§ Task prompt
After locating the line with "none -> red brick I3:I4 level 1" below, output it and each following line exactly, stopping after the line with "red round brick H5:I6 level 2 -> none". No pictures.

•••••

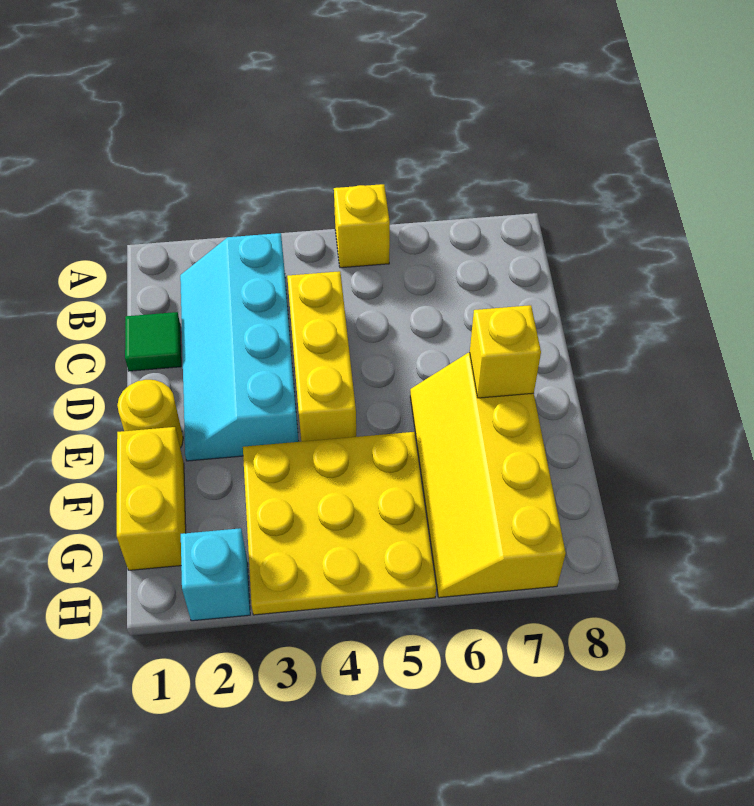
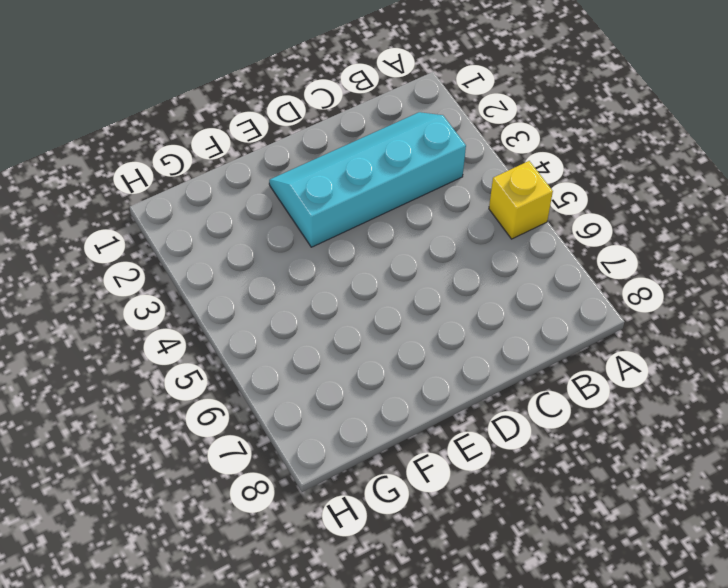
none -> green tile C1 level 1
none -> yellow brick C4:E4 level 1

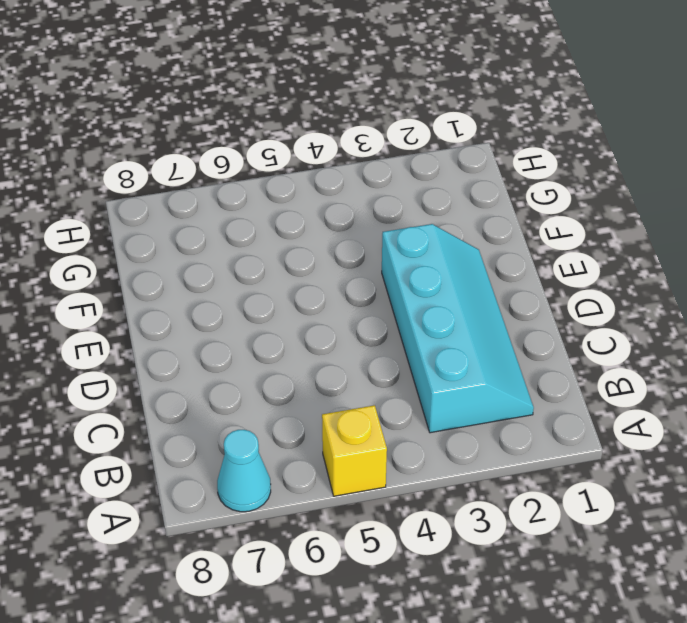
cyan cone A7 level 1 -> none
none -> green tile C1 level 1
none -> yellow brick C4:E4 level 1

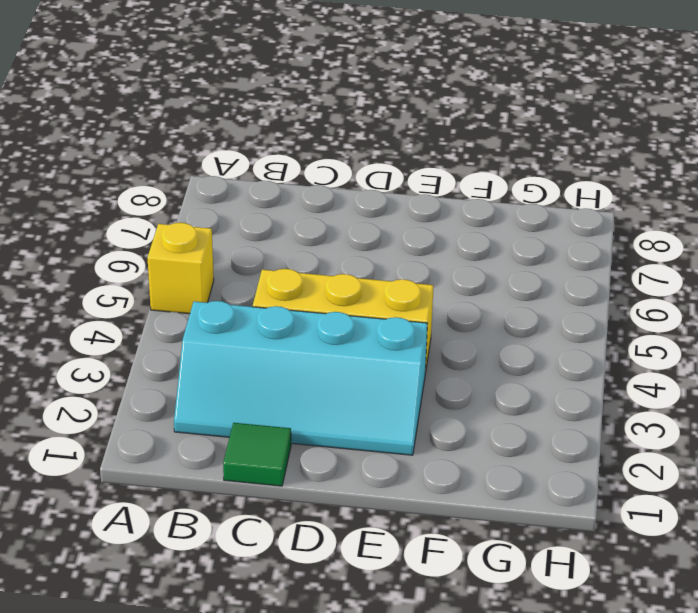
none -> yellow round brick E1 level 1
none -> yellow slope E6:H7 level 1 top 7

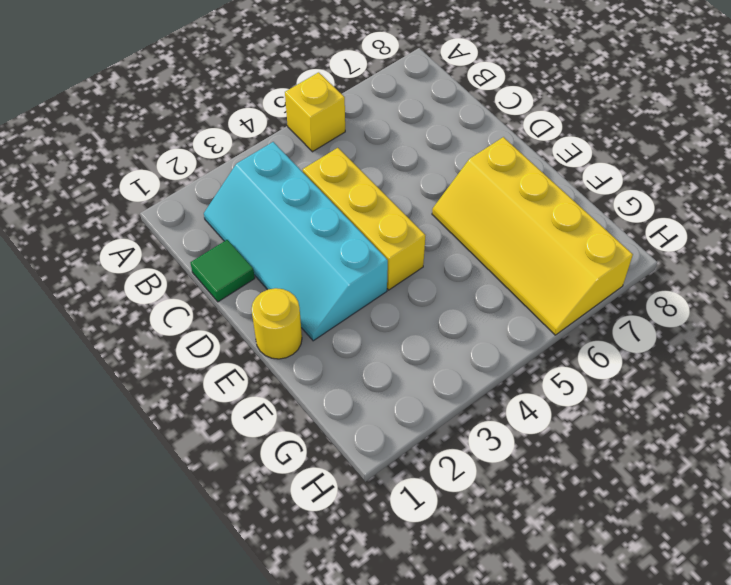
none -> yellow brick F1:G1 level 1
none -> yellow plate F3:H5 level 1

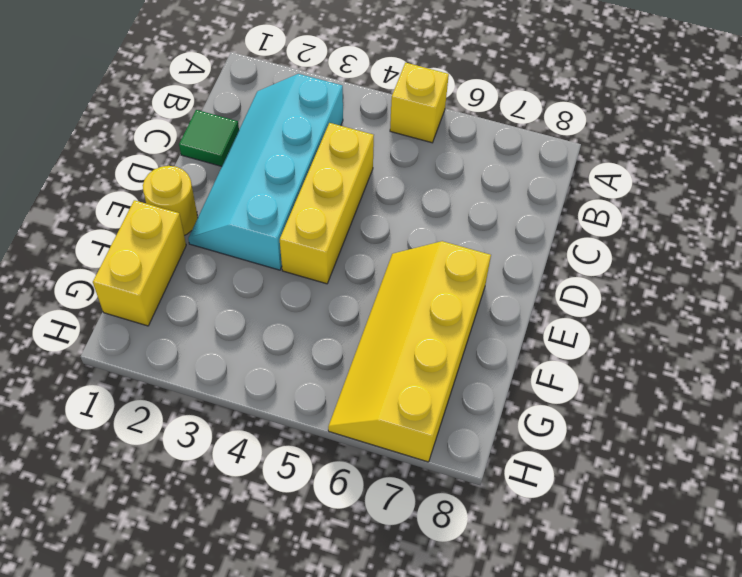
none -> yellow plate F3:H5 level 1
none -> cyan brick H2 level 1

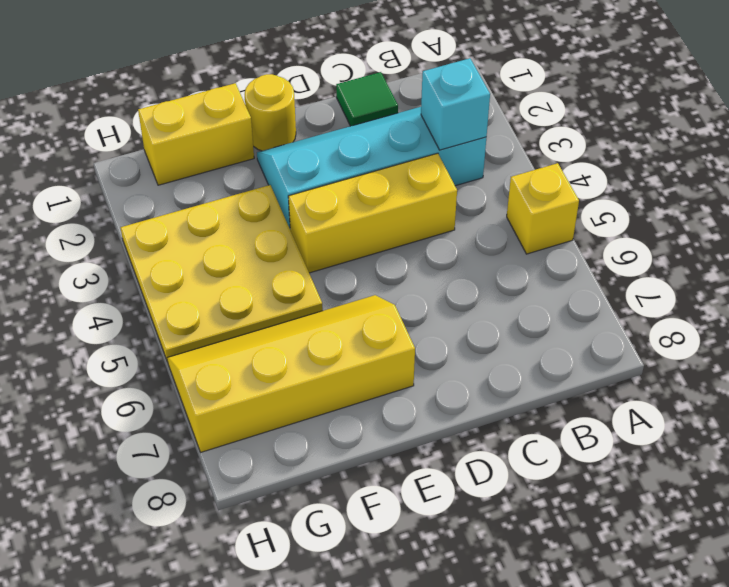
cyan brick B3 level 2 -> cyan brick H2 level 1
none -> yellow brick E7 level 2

•••••

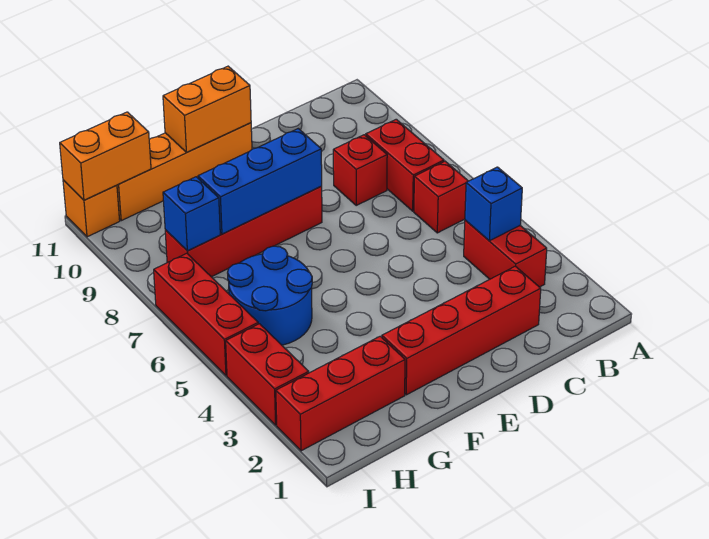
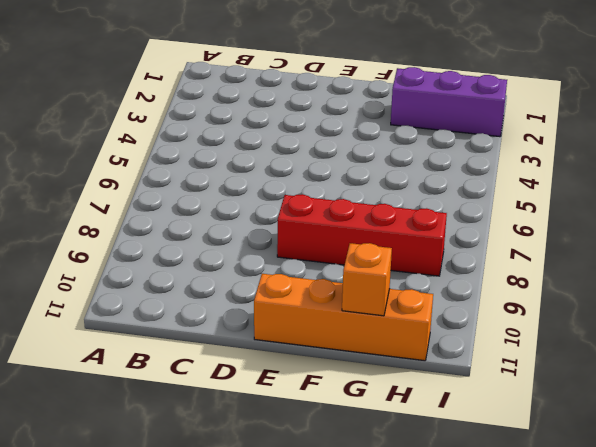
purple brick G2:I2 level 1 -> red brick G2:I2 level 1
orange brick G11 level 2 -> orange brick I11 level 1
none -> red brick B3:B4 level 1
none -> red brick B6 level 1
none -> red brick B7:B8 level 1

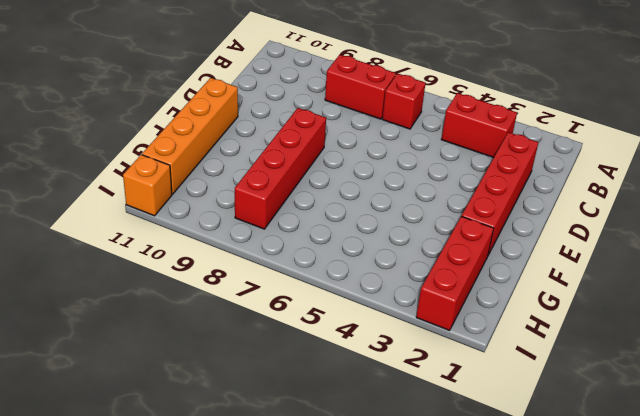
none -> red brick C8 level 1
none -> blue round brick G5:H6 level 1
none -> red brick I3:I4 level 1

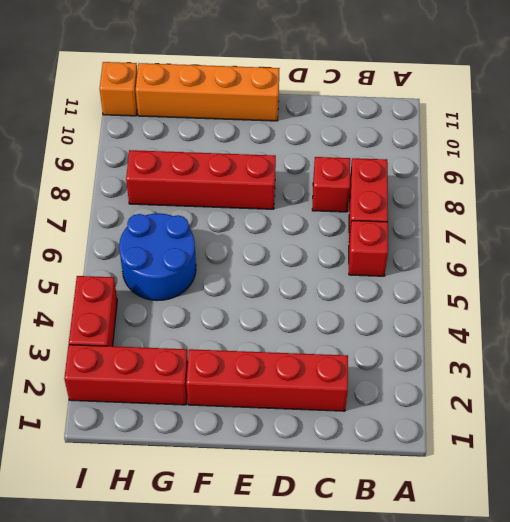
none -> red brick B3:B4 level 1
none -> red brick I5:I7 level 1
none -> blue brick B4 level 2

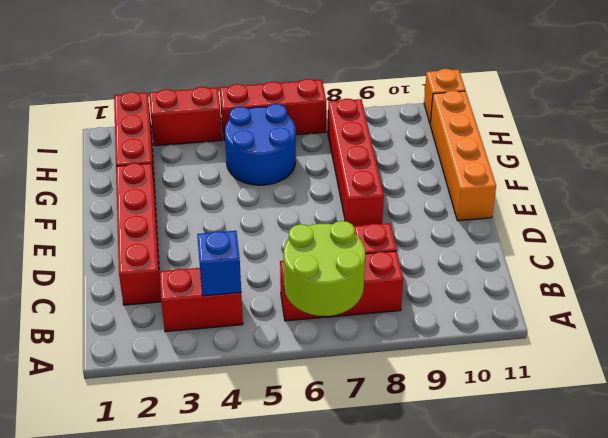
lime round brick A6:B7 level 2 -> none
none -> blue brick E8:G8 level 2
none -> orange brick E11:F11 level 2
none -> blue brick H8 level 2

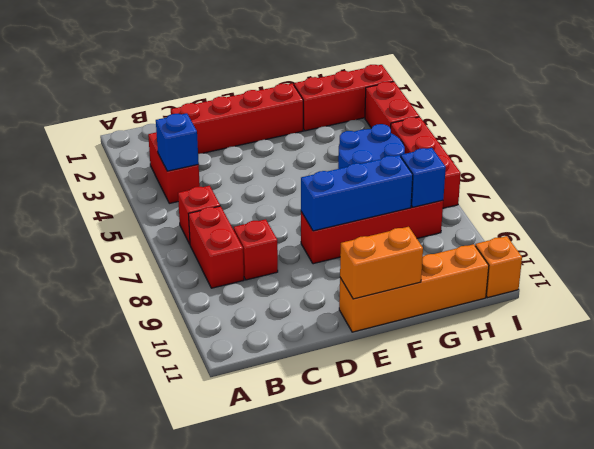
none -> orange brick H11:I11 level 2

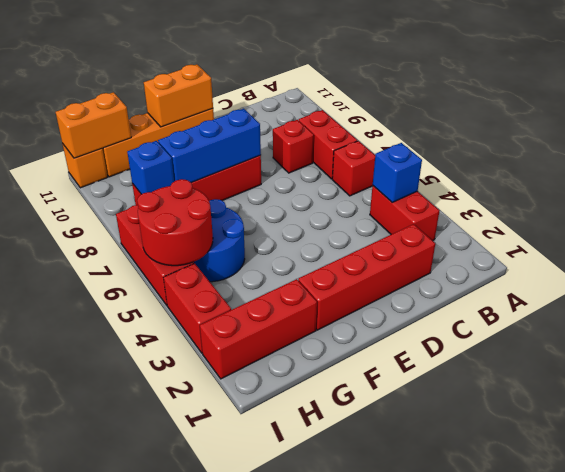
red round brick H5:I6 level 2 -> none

•••••

§ Solution to this task
none -> red brick I3:I4 level 1

none -> red brick B3:B4 level 1
none -> red brick I5:I7 level 1
none -> blue brick B4 level 2

lime round brick A6:B7 level 2 -> none
none -> blue brick E8:G8 level 2
none -> orange brick E11:F11 level 2
none -> blue brick H8 level 2

none -> orange brick H11:I11 level 2

red round brick H5:I6 level 2 -> none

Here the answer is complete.